── Material for this exercise
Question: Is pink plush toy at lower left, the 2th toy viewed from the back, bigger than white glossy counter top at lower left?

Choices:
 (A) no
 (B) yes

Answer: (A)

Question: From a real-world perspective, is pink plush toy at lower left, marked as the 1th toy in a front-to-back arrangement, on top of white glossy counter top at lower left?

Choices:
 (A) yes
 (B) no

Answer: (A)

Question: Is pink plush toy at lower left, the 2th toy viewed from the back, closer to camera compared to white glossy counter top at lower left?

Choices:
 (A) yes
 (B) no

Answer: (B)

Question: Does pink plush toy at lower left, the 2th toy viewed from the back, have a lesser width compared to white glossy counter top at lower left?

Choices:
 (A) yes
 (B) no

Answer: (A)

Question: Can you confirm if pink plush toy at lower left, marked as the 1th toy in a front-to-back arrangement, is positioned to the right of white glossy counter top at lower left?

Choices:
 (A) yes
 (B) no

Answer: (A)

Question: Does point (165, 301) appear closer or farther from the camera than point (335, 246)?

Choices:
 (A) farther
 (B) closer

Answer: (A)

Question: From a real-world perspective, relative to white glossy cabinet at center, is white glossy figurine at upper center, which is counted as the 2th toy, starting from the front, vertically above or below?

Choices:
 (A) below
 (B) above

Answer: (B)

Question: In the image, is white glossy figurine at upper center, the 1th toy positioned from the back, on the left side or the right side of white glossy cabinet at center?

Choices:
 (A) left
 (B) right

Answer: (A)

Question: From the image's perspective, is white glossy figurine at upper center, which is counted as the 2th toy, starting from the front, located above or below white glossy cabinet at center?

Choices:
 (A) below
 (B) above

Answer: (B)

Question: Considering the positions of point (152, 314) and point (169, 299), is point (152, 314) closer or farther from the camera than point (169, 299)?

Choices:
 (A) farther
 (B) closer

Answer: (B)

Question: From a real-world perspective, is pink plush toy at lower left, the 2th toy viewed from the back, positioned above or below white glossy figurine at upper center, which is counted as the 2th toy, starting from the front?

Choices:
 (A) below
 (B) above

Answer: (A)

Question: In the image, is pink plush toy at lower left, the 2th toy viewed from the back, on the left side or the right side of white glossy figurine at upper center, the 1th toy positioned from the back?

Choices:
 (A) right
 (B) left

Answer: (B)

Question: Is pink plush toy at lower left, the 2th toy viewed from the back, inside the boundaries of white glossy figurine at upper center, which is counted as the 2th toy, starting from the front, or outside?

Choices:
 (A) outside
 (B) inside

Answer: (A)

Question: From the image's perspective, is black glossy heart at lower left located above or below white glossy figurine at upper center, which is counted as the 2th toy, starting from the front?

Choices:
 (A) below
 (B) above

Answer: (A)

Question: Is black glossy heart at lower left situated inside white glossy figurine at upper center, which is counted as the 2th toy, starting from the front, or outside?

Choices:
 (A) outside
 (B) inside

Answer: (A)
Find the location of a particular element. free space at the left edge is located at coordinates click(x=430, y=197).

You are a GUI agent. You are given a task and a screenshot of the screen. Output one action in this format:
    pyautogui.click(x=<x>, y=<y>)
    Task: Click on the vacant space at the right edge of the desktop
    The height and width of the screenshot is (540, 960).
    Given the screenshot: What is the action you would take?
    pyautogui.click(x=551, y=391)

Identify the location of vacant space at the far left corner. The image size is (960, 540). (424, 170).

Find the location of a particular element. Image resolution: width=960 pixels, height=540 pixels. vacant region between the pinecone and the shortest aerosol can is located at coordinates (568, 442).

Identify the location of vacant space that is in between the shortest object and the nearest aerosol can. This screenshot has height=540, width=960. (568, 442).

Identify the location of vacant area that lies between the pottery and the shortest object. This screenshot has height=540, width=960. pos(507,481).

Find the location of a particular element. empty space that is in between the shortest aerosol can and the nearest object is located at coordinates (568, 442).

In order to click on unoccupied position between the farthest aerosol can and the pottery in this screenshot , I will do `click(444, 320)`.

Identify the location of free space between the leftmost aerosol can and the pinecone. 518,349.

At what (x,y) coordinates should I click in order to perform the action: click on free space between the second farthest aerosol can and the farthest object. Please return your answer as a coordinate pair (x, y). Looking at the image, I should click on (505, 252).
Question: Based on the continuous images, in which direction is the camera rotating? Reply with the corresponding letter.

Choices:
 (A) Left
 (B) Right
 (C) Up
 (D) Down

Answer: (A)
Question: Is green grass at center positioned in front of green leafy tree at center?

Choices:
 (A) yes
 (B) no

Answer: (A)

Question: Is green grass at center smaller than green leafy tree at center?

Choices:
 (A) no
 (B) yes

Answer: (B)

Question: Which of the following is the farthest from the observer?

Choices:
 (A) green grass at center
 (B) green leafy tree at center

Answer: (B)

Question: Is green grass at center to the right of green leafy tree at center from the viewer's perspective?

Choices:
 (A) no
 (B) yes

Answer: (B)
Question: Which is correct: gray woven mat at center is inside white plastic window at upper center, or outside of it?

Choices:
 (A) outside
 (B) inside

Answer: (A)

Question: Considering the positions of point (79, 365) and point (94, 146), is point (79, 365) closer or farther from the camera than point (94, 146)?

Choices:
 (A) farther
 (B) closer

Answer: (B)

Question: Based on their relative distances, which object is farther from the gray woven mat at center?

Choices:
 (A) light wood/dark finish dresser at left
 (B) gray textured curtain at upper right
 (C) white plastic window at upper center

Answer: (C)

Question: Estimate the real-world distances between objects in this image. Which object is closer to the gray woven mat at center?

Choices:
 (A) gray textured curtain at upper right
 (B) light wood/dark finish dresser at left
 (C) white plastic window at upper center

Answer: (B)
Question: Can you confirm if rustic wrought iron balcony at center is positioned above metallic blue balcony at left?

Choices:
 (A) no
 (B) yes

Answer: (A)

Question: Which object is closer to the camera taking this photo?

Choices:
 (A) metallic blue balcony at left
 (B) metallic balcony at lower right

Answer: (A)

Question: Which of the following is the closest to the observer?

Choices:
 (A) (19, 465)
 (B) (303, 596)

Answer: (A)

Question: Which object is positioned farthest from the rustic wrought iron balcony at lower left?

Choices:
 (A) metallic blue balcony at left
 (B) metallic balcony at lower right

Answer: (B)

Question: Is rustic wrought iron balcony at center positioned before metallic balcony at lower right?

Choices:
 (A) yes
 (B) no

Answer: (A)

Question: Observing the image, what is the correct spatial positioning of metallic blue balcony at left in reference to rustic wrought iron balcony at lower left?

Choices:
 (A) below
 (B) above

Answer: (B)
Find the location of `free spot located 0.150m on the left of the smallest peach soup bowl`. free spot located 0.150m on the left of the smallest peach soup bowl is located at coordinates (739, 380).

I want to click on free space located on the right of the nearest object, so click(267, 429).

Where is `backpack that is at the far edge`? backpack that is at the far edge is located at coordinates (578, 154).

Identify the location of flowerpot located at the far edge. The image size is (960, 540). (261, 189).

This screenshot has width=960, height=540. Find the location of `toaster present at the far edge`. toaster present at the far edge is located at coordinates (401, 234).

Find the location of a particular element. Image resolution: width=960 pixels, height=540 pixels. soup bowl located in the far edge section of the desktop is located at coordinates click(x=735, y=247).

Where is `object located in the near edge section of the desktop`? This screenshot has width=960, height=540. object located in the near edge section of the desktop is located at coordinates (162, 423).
────
» Written instruction: In the stretch of material from the line containing "Identify the location of vacant space that" through the line containing "Identify the location of free", swap "pottery" for "ceramic jar" and give back only those lines, otherwise unchanged.

» Result for this task:
Identify the location of vacant space that is in between the shortest object and the nearest aerosol can. This screenshot has height=540, width=960. (568, 442).

Identify the location of vacant area that lies between the ceramic jar and the shortest object. This screenshot has height=540, width=960. pos(507,481).

Find the location of a particular element. empty space that is in between the shortest aerosol can and the nearest object is located at coordinates (568, 442).

In order to click on unoccupied position between the farthest aerosol can and the ceramic jar in this screenshot , I will do `click(444, 320)`.

Identify the location of free space between the leftmost aerosol can and the pinecone. 518,349.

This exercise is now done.